• [WHAT NEEDS TO BE DONE]:
Range to copy from the entries below: the line containing "yellow donut [473,280,559,342]" through the line containing "camera: 10 degrees right, 10 degrees up", inclusive. Retype only those lines, exactly, without any images.

• [DATA RECORDS]:
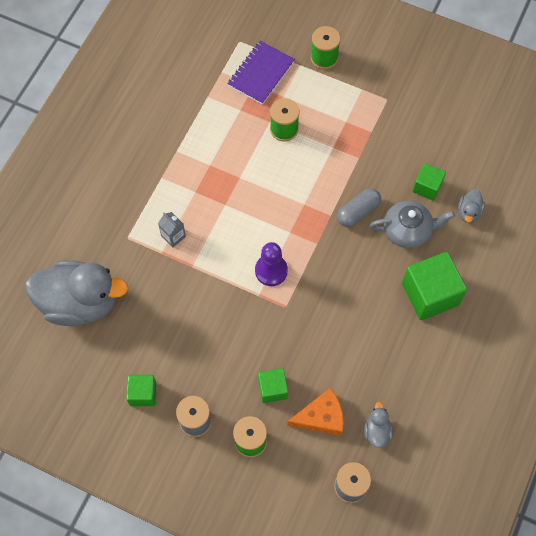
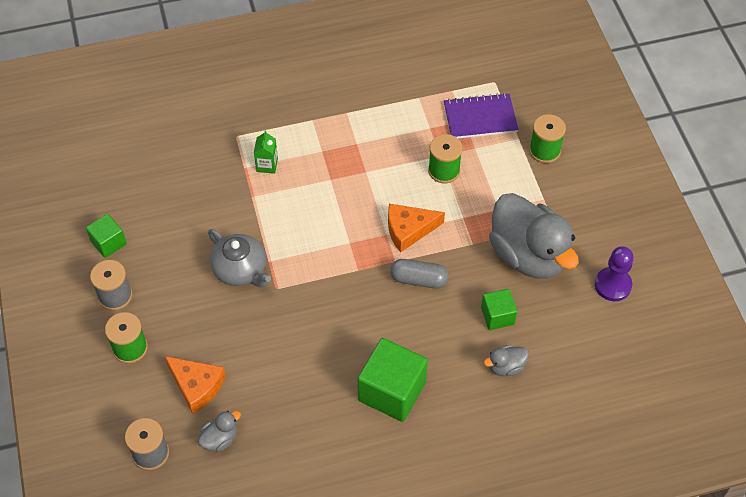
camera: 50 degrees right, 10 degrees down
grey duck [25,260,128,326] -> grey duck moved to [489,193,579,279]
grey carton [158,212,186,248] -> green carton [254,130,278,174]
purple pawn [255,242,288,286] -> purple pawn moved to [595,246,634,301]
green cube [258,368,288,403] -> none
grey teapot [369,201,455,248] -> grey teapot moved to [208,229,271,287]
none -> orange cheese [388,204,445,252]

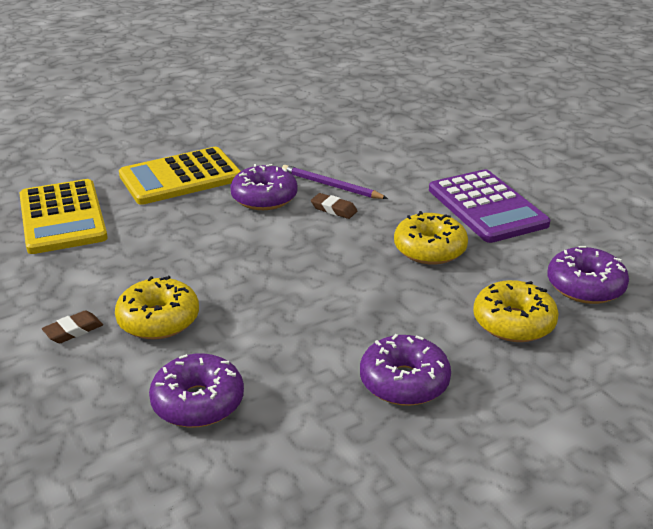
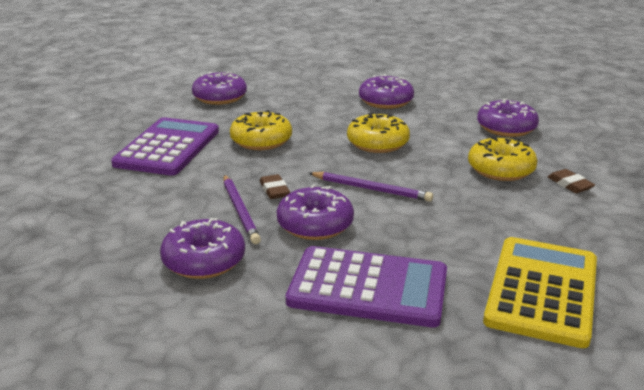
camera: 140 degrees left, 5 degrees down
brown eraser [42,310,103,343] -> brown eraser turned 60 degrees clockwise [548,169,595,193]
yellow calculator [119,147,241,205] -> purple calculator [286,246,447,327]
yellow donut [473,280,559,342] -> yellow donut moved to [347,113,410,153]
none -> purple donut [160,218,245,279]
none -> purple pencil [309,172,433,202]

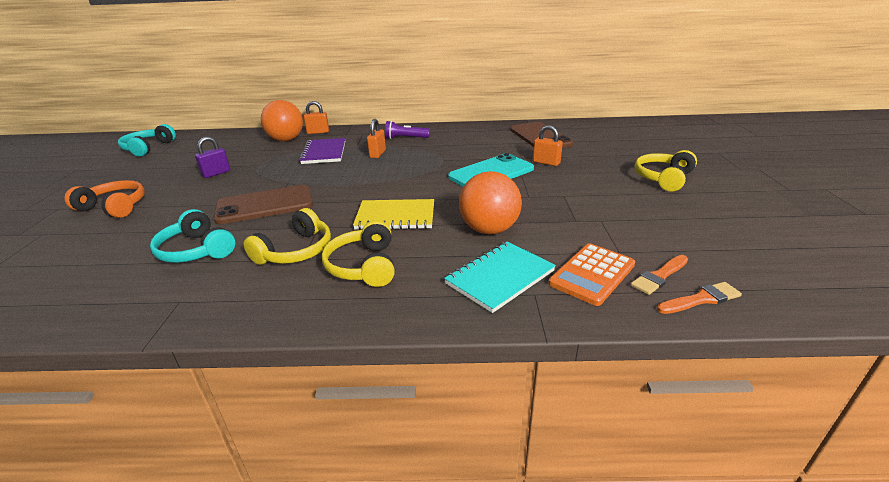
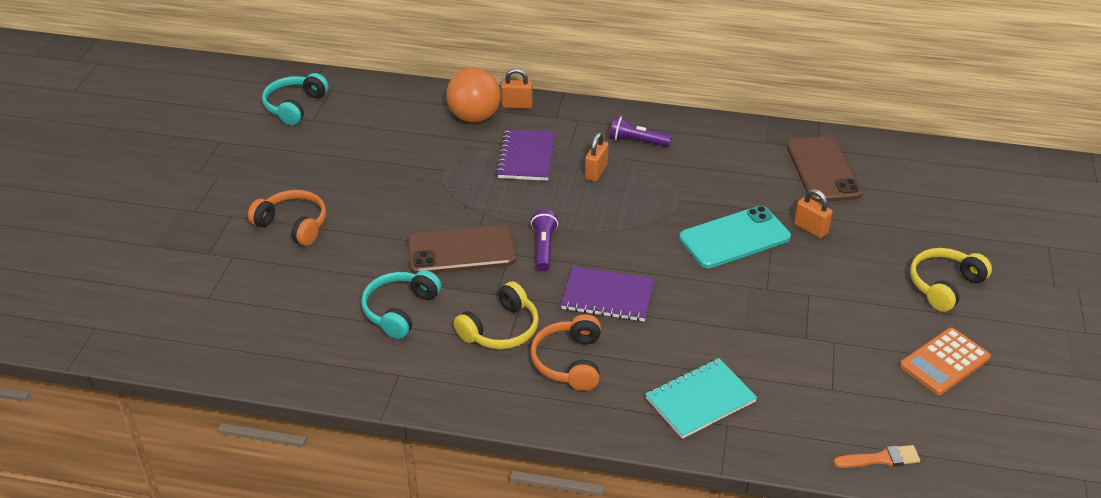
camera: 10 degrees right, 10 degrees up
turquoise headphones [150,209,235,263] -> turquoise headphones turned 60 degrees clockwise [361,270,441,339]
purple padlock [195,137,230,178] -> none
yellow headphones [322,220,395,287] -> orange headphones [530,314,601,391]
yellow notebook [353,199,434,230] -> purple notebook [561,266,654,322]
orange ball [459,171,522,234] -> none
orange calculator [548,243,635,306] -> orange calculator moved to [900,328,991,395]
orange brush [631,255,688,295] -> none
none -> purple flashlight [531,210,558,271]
==
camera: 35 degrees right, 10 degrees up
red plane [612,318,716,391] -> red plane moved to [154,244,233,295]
==
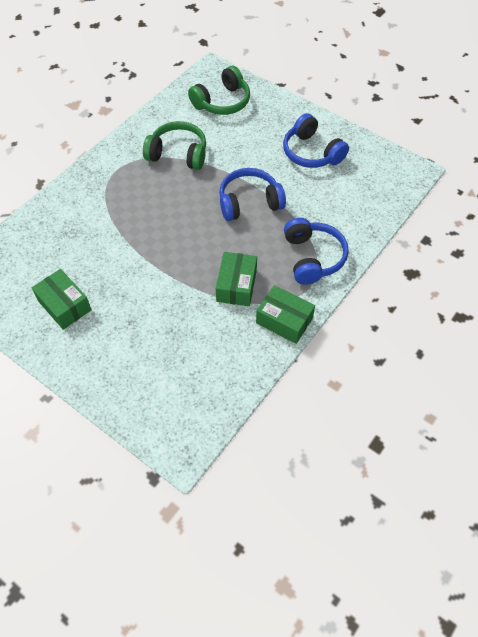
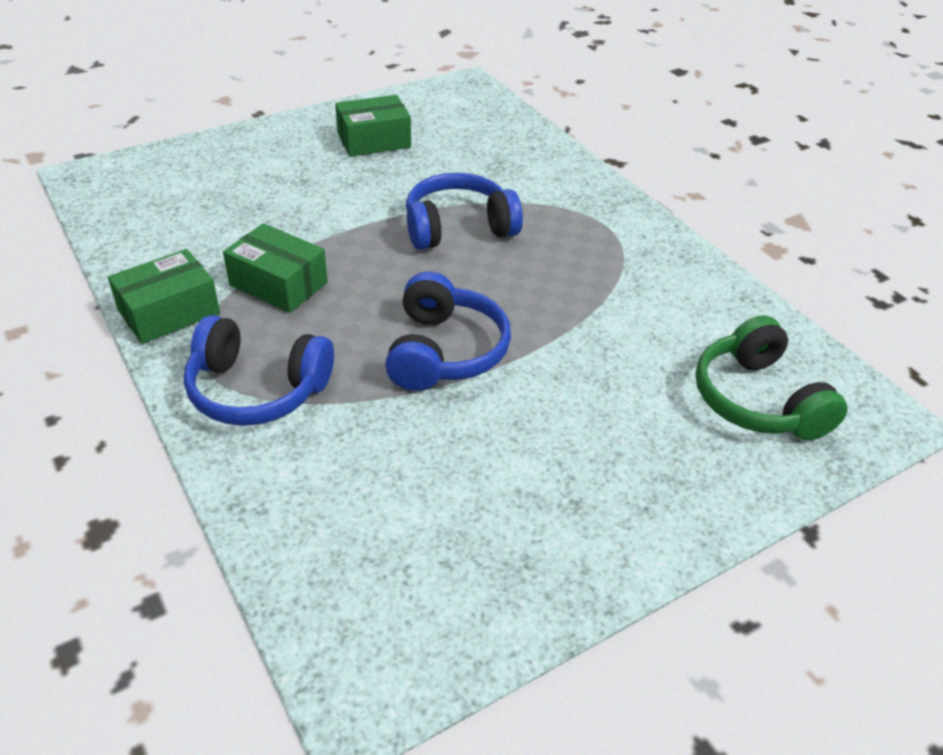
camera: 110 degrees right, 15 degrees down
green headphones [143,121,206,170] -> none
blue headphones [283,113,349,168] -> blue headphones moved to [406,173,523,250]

• [FINISHED TASK]:
yellow donut [473,280,559,342] -> yellow donut moved to [347,113,410,153]
none -> purple donut [160,218,245,279]
none -> purple pencil [309,172,433,202]

camera: 10 degrees right, 10 degrees up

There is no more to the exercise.